SUPPLIED MATERIAL

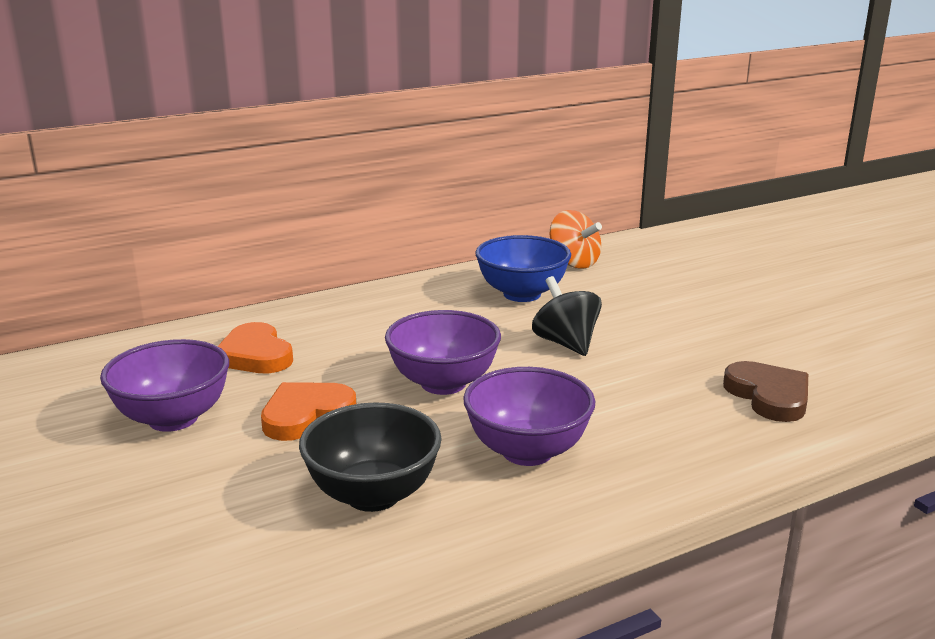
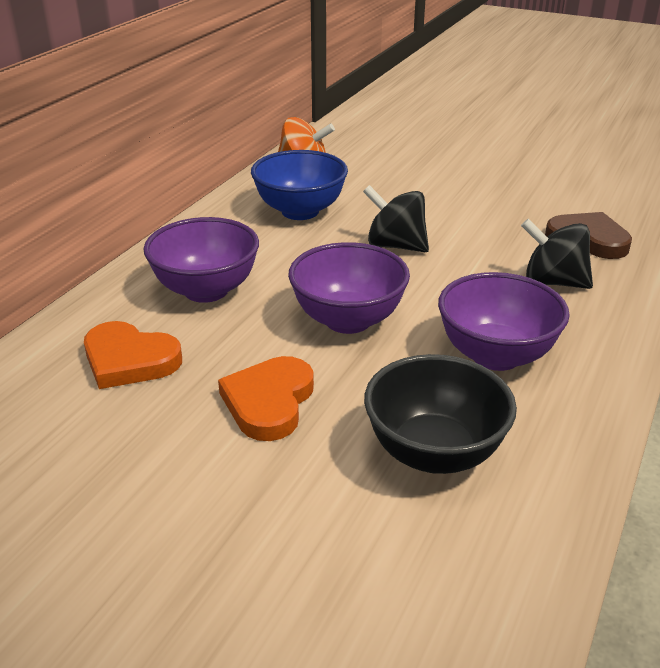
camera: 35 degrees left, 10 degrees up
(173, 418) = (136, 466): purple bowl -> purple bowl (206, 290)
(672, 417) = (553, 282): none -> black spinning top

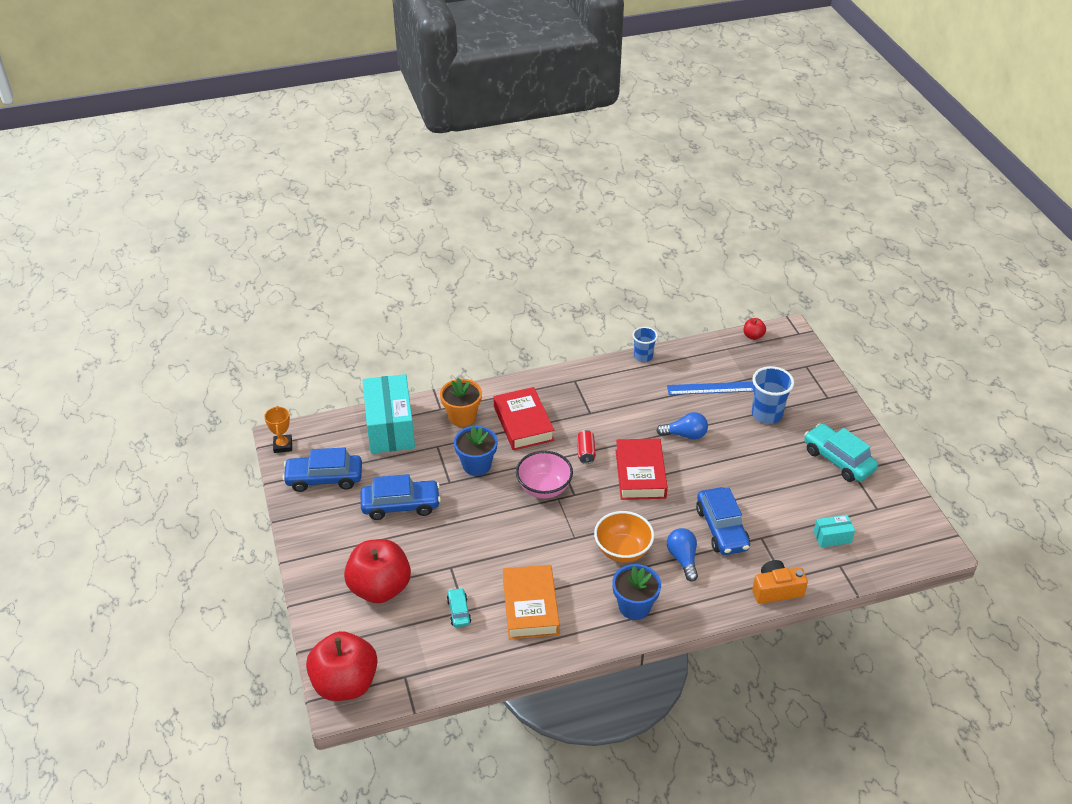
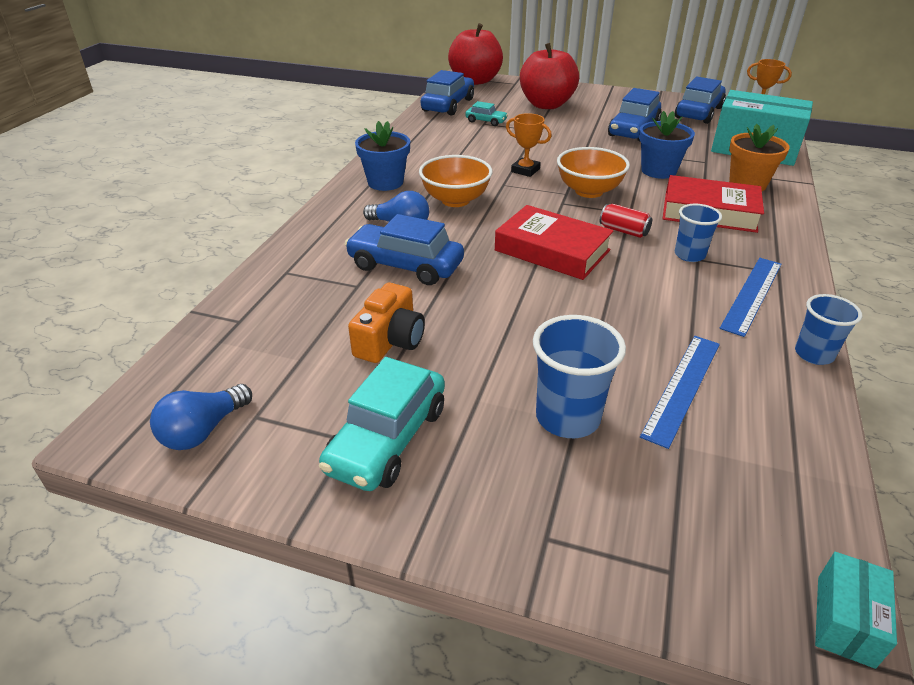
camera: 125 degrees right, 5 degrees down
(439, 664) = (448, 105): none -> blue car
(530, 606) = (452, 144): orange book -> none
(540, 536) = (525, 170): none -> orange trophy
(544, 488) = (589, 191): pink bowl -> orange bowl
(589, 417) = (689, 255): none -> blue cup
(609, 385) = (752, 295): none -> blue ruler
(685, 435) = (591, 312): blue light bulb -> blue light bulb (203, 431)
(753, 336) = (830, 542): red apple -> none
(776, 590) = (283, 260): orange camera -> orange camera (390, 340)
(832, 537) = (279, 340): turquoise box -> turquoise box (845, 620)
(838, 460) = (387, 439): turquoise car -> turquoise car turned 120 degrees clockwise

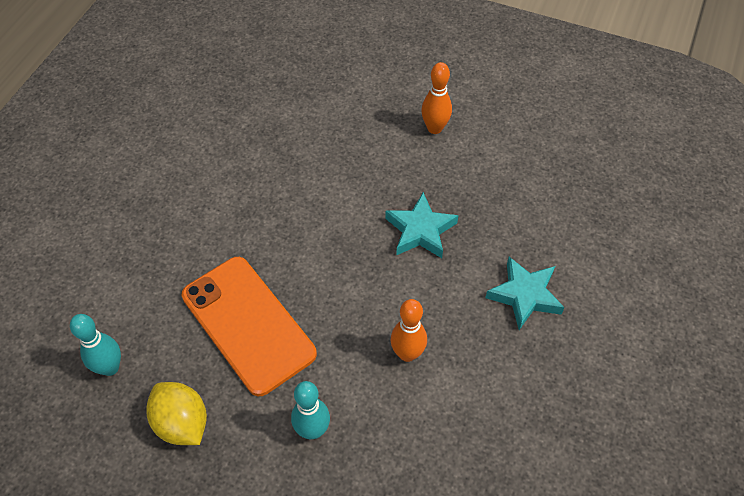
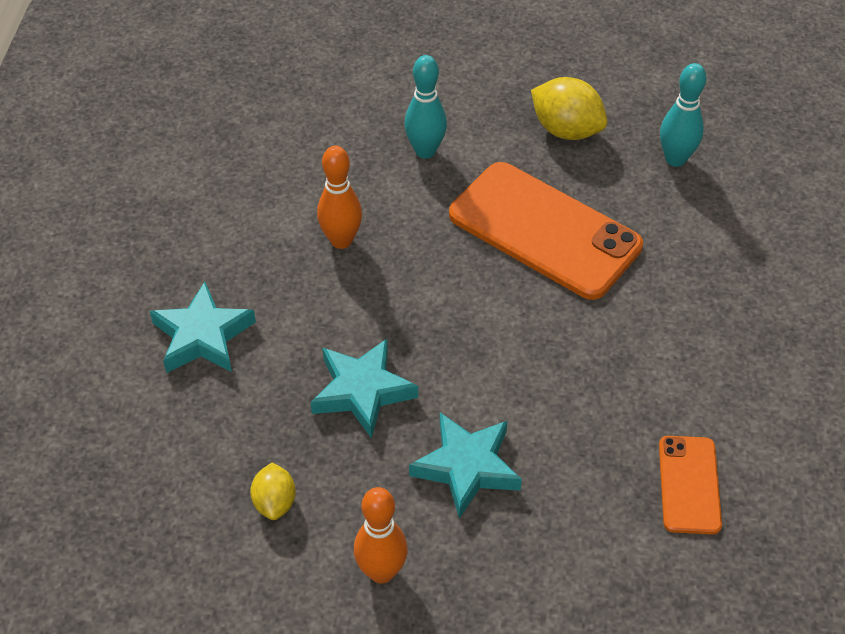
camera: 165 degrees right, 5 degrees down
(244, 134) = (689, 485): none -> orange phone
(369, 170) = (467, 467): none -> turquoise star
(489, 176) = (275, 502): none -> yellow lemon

* * *

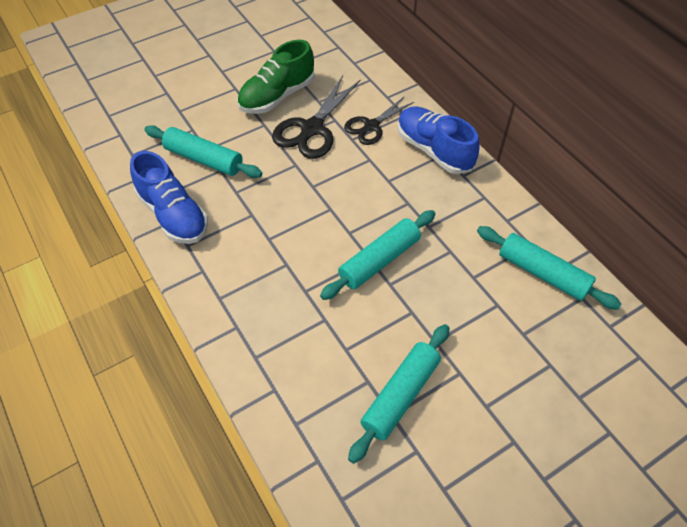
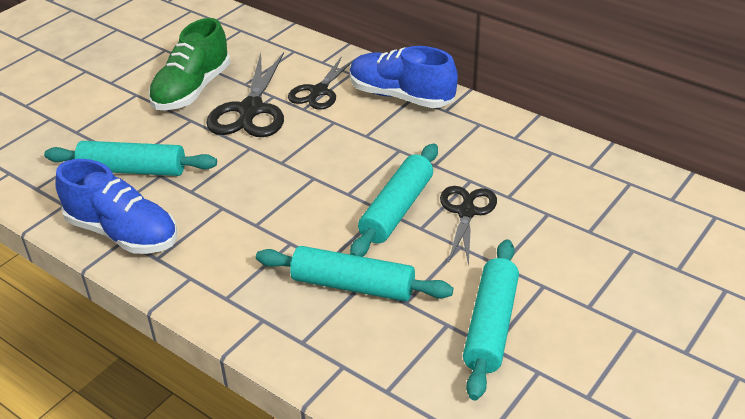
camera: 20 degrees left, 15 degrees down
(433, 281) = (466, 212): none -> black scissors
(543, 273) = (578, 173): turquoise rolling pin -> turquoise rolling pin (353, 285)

...

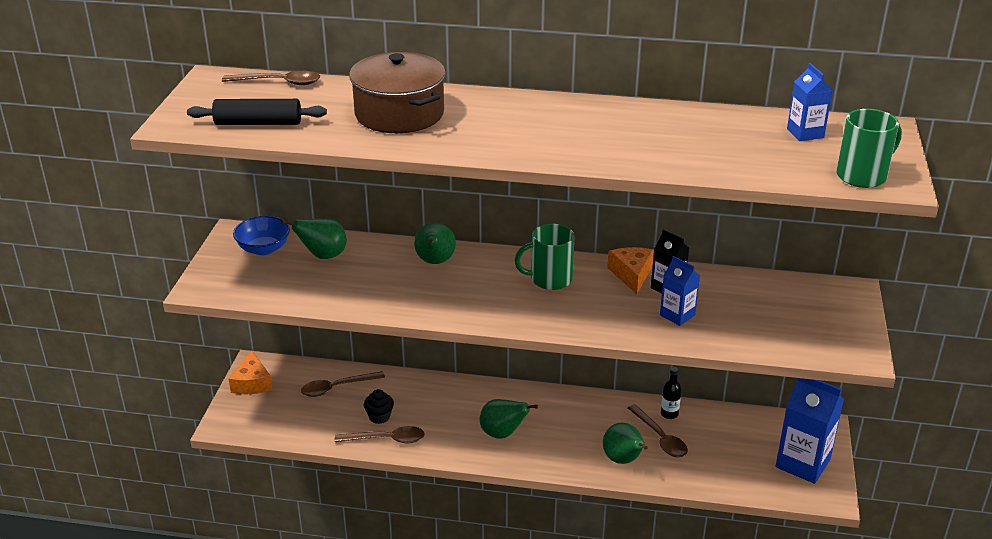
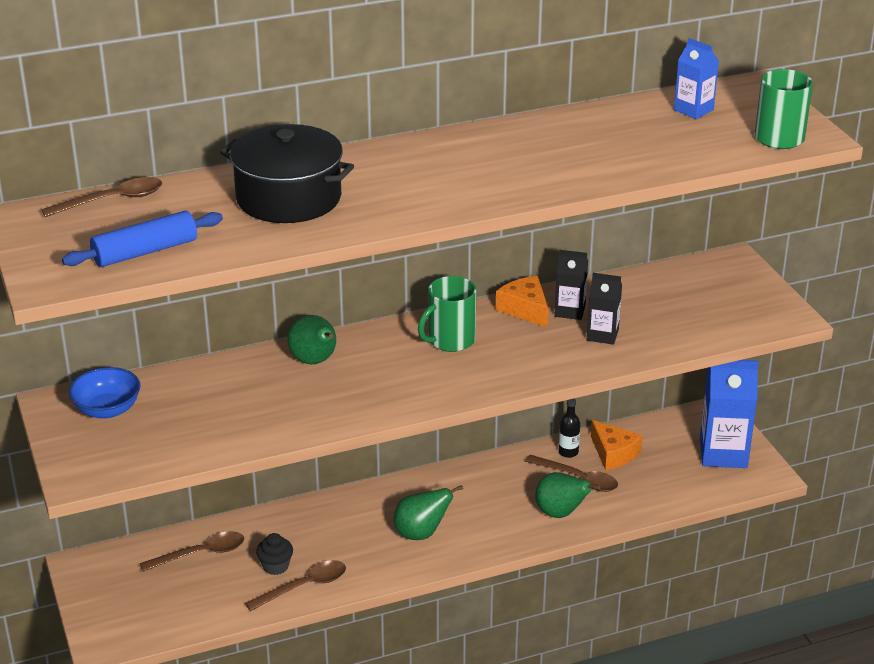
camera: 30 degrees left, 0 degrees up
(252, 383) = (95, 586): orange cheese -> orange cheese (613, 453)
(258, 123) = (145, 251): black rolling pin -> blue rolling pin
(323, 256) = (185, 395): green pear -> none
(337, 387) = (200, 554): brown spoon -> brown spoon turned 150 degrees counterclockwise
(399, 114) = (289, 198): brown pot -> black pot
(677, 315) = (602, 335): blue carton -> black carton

WORK INSTRUCTION
From the material above, report how many lines contain the word "blue", giving only the number.

ANSWER BOX
6